WHAT THE EXERCISE ASKS - Could you print the listing again exactly, omitting the pictures?

DATASET RECORDS -
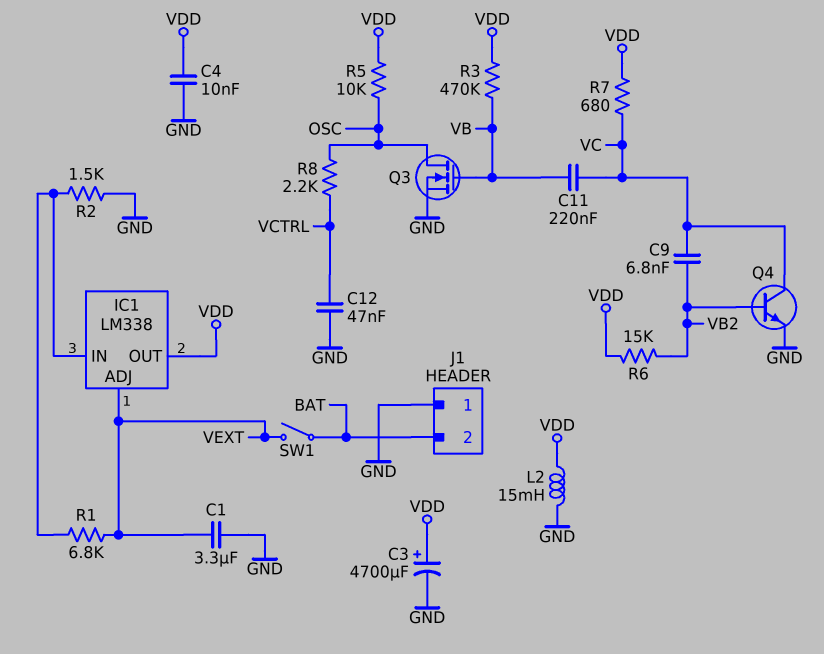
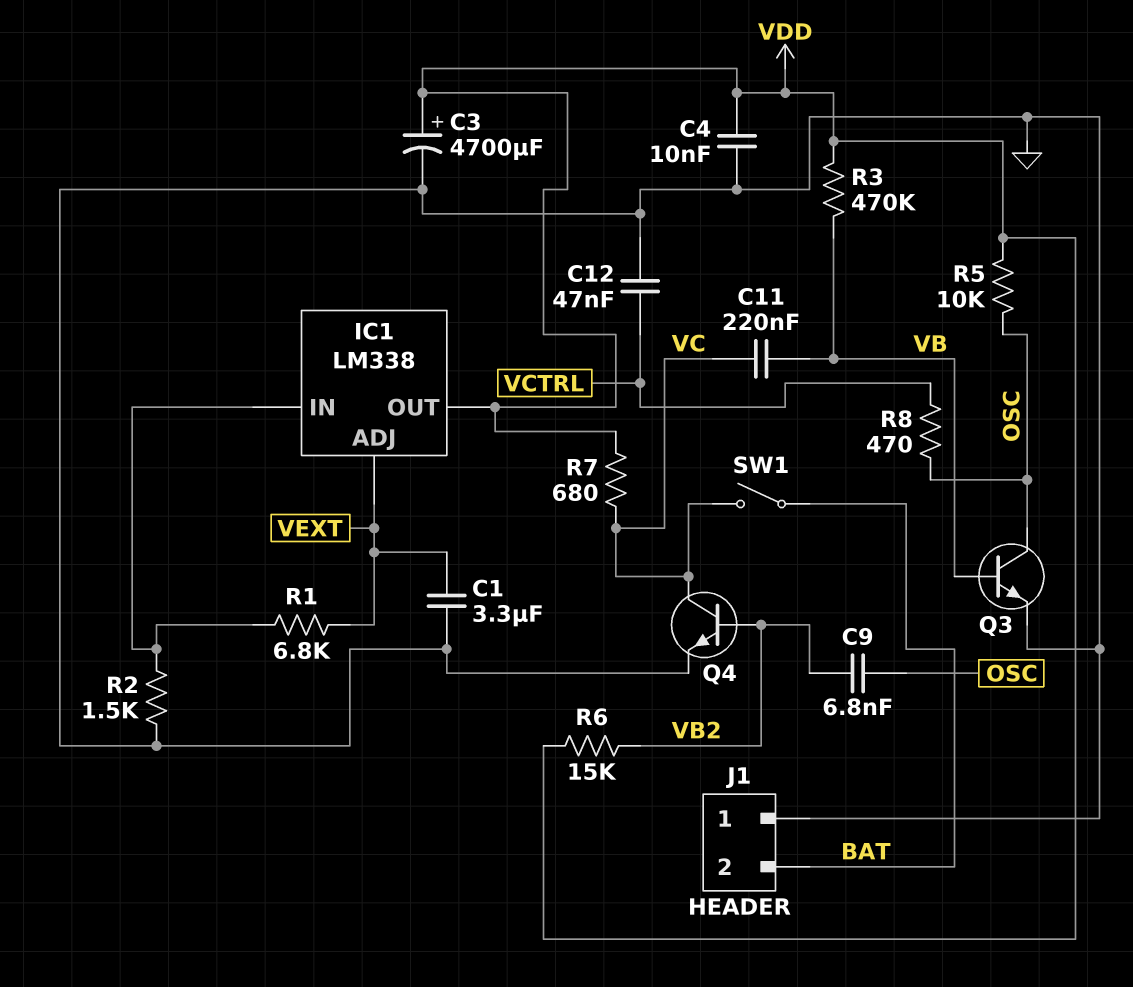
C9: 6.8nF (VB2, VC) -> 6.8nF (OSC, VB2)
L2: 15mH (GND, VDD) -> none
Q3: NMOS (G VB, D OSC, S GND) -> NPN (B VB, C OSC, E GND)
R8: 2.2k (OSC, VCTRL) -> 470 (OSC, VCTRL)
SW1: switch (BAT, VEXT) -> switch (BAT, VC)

RESPONSE AREA -
C9: 6.8nF (VB2, VC) -> 6.8nF (OSC, VB2)
L2: 15mH (GND, VDD) -> none
Q3: NMOS (G VB, D OSC, S GND) -> NPN (B VB, C OSC, E GND)
R8: 2.2k (OSC, VCTRL) -> 470 (OSC, VCTRL)
SW1: switch (BAT, VEXT) -> switch (BAT, VC)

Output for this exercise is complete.